╔══

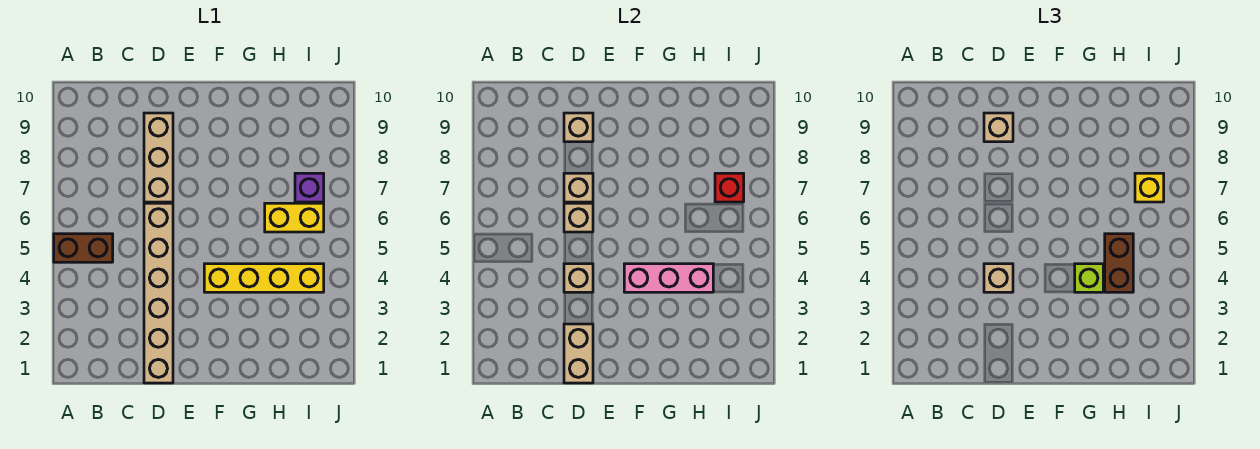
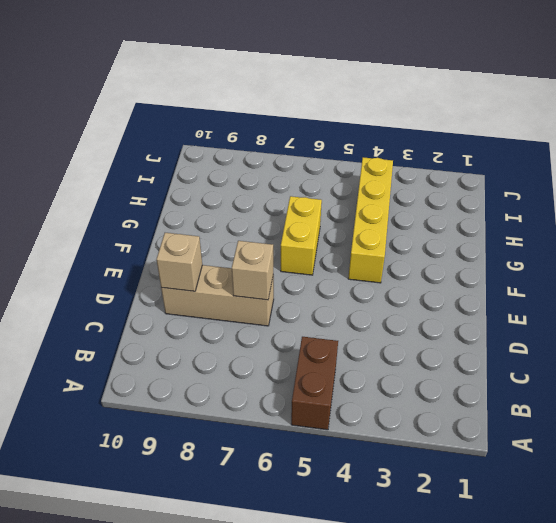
yellow brick F6:G6 level 1 -> yellow brick H6:I6 level 1
none -> tan brick D1:D6 level 1
none -> purple brick I7 level 1
none -> tan brick D1:D2 level 2

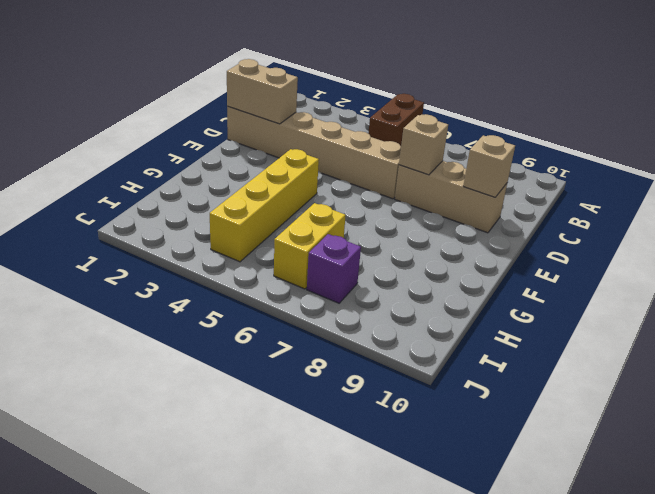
none -> tan brick D4 level 2
none -> tan brick D6 level 2
none -> pink brick F4:H4 level 2

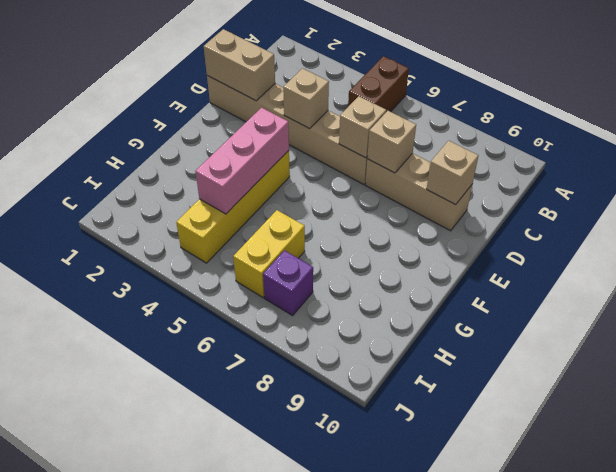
none -> red brick I7 level 2
none -> tan brick D4 level 3
none -> tan brick D9 level 3

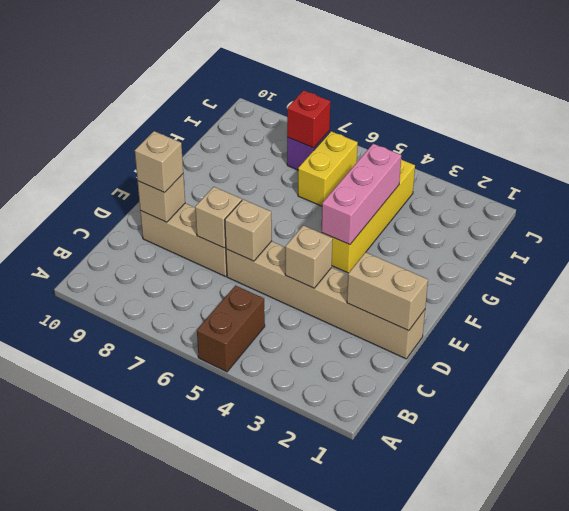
none -> tan brick D4 level 3
none -> lime brick G4 level 3
none -> brown brick H4:H5 level 3

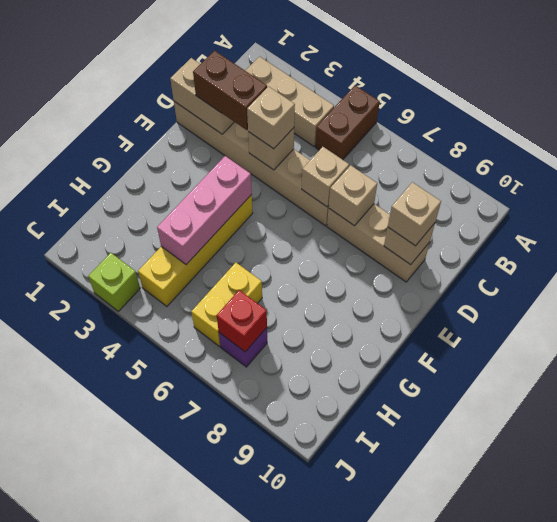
tan brick B2:B4 level 1 -> none
brown brick D2:D3 level 3 -> brown brick H4:H5 level 3
lime brick J3 level 1 -> lime brick G4 level 3
none -> yellow brick I7 level 3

╚══

### Your assignment
Since only lines holding the word "yellow" matter, count them in the data above and report the number alone.

### Result of the exercise
2